** DATASET EXTRACT **
-------------------------

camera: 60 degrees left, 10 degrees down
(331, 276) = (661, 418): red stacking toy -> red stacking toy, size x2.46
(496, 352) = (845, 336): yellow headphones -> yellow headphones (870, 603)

-------------------------

** WORK TASK **
Output the listing exactly. Leave no line out.

** WRITTEN SOLUTION **
camera: 60 degrees left, 10 degrees down
(331, 276) = (661, 418): red stacking toy -> red stacking toy, size x2.46
(496, 352) = (845, 336): yellow headphones -> yellow headphones (870, 603)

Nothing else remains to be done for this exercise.